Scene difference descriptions
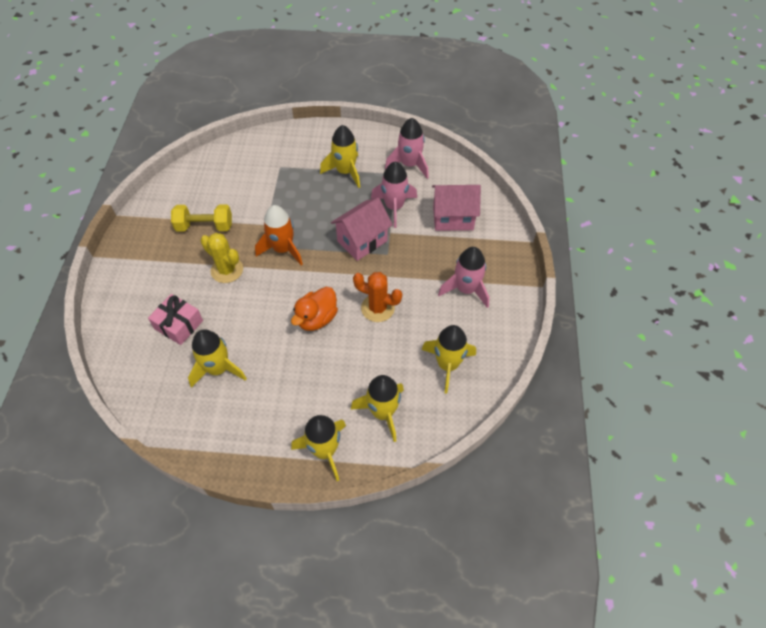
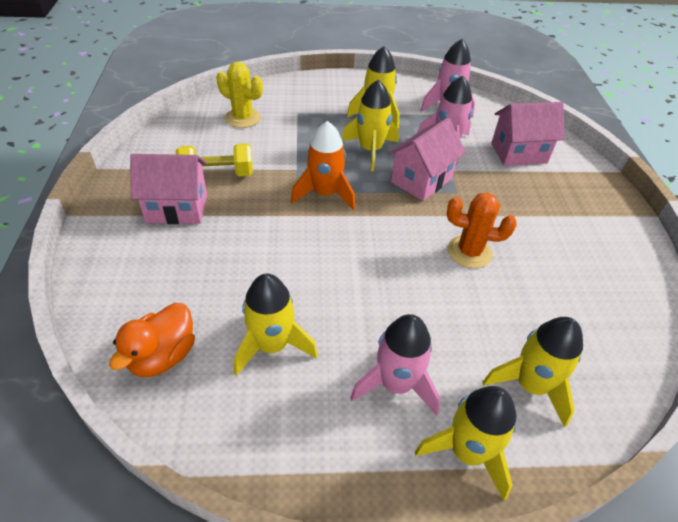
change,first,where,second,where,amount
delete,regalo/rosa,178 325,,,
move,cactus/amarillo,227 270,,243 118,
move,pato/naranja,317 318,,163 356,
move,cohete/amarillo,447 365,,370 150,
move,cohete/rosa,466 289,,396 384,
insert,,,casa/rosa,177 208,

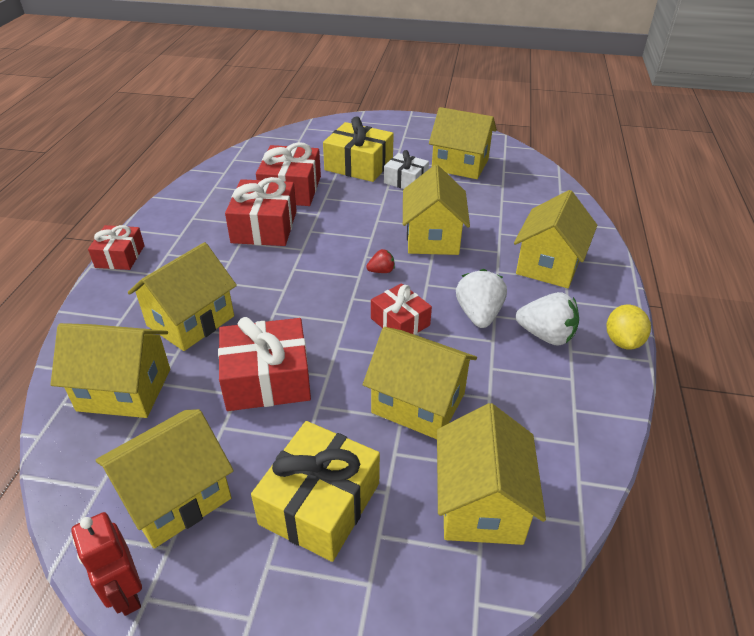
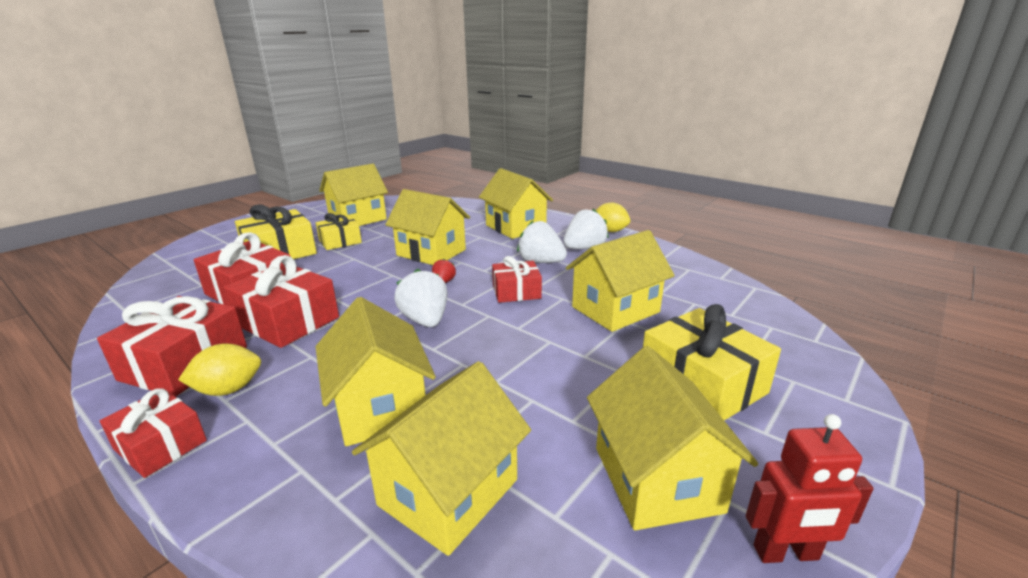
change,first,where,second,where,amount
move,regalo/rojo,267 379,,184 363,
recolor,regalo/blanco,406 180,regalo/amarillo,340 241,
delete,casa/amarillo,481 503,,,
insert,,,limón/amarillo,228 389,
insert,,,fresa/blanco,425 320,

(Exercise):
Nothing may be altered when you restate the records, but every picture must be dropped.

(Expected output):
change,first,where,second,where,amount
delete,regalo/rosa,178 325,,,
move,cactus/amarillo,227 270,,243 118,
move,pato/naranja,317 318,,163 356,
move,cohete/amarillo,447 365,,370 150,
move,cohete/rosa,466 289,,396 384,
insert,,,casa/rosa,177 208,

change,first,where,second,where,amount
move,regalo/rojo,267 379,,184 363,
recolor,regalo/blanco,406 180,regalo/amarillo,340 241,
delete,casa/amarillo,481 503,,,
insert,,,limón/amarillo,228 389,
insert,,,fresa/blanco,425 320,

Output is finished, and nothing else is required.